## Description of the task
Could you set down exactly the lines in the records below between the line holding "RFID: MFRC522 -> RC522" and the line holding "LCD pin SDA: A0 -> A4", inclusive?

====

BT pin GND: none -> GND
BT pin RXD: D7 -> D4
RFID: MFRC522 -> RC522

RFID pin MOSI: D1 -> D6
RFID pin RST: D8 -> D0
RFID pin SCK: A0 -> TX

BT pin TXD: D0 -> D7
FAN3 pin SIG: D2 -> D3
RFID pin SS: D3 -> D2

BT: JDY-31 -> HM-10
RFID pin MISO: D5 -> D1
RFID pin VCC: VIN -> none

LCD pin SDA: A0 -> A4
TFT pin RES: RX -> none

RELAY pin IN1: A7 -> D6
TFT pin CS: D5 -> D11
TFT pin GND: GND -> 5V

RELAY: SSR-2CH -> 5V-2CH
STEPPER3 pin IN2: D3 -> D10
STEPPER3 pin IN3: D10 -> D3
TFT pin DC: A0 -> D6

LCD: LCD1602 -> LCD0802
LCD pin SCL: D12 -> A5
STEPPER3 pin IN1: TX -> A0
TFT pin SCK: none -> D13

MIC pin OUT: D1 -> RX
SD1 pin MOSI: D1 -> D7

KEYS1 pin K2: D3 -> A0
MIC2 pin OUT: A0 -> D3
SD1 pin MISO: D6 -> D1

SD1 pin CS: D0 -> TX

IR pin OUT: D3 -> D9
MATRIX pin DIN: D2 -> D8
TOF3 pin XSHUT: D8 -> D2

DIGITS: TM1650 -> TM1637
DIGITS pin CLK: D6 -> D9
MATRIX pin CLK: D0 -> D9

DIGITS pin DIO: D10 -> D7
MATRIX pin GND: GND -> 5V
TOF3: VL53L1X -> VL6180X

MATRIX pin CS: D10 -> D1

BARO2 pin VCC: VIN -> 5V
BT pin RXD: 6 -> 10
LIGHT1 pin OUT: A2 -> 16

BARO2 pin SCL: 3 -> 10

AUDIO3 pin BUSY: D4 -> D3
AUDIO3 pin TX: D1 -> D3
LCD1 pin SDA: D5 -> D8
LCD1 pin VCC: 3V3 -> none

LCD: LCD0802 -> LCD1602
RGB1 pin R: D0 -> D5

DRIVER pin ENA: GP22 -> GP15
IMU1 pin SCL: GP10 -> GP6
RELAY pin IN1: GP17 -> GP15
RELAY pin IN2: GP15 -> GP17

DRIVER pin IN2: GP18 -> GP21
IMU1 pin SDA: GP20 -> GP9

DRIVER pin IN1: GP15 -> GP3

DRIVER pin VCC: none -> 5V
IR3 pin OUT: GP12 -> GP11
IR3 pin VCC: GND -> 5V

====

## Task output
RFID: MFRC522 -> RC522

RFID pin MOSI: D1 -> D6
RFID pin RST: D8 -> D0
RFID pin SCK: A0 -> TX

BT pin TXD: D0 -> D7
FAN3 pin SIG: D2 -> D3
RFID pin SS: D3 -> D2

BT: JDY-31 -> HM-10
RFID pin MISO: D5 -> D1
RFID pin VCC: VIN -> none

LCD pin SDA: A0 -> A4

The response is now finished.